- [WHAT YOU WILL DO]
Count the lines below that contain the string "remnant", treating uppercase and lowercase as different, and reply with only the number.

=-=-=

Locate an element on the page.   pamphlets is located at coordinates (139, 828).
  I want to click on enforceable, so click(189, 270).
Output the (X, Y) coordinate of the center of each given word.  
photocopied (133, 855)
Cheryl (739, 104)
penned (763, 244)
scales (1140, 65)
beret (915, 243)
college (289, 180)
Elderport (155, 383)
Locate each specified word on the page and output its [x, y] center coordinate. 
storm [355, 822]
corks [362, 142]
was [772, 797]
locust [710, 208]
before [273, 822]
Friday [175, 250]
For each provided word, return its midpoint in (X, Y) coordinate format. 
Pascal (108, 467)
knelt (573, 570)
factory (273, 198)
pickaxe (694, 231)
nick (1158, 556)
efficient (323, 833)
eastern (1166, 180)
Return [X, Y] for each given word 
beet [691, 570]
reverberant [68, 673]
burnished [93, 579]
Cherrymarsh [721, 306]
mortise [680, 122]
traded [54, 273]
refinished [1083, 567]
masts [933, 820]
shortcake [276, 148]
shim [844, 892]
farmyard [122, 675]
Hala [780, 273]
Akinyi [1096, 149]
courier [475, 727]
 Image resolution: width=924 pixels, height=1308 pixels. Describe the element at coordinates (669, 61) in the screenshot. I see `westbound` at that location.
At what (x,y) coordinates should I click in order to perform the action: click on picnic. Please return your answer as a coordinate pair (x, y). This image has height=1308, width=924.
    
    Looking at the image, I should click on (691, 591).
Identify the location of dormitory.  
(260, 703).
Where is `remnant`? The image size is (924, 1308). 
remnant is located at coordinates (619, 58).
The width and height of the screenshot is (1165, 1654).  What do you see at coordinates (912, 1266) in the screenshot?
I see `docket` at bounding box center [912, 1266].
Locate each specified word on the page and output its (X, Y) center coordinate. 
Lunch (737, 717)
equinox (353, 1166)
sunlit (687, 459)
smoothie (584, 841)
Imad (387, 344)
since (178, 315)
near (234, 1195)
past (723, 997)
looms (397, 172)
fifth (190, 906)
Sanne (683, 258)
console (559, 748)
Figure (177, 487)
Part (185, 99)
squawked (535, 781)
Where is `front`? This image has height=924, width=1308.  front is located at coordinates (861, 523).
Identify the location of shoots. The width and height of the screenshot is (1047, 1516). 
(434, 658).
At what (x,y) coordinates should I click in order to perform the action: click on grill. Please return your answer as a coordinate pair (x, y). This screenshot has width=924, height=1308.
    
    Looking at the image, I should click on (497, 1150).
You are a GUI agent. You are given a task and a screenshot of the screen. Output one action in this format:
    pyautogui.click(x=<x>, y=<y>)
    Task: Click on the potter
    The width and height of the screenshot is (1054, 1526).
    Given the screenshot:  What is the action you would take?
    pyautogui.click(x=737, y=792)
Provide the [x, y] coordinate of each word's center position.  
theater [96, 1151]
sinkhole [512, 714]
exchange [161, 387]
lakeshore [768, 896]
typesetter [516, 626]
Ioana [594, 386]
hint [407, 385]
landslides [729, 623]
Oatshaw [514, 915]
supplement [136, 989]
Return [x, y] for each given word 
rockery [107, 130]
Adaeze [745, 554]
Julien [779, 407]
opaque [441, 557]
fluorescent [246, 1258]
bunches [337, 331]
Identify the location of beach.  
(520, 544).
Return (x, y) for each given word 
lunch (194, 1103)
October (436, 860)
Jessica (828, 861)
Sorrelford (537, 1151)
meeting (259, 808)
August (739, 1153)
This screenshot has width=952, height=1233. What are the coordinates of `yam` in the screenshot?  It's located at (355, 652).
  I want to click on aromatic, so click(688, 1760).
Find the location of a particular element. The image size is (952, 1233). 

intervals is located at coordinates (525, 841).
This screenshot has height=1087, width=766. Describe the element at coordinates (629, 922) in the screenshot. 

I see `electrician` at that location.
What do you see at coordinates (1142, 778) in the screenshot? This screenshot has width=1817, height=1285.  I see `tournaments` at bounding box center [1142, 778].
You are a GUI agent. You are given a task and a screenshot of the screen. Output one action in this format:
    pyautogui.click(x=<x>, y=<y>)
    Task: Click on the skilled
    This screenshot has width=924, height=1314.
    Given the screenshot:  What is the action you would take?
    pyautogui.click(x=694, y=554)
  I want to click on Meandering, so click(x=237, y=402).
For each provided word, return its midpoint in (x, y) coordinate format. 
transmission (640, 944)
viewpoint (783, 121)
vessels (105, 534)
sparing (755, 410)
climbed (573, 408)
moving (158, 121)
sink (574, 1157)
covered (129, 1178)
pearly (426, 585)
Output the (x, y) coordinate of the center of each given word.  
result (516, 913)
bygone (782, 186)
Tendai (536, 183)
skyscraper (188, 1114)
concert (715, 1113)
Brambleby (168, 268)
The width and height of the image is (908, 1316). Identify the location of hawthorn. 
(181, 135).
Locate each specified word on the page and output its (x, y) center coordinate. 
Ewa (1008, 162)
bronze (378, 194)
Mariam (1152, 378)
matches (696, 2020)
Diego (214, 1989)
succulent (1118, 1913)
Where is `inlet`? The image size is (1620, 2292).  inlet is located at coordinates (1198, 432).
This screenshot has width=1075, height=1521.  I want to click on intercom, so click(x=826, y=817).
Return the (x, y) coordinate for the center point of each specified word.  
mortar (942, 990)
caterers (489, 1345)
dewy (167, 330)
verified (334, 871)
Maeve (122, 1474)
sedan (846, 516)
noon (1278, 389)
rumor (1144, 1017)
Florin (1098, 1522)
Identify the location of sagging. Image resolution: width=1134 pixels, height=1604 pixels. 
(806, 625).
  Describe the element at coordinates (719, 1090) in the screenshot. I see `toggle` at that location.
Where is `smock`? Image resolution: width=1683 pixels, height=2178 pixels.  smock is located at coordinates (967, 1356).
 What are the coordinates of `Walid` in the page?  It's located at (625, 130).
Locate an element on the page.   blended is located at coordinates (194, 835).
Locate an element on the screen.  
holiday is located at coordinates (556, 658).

=-=-=

- [OUTPUT OF THE EXERCISE]
2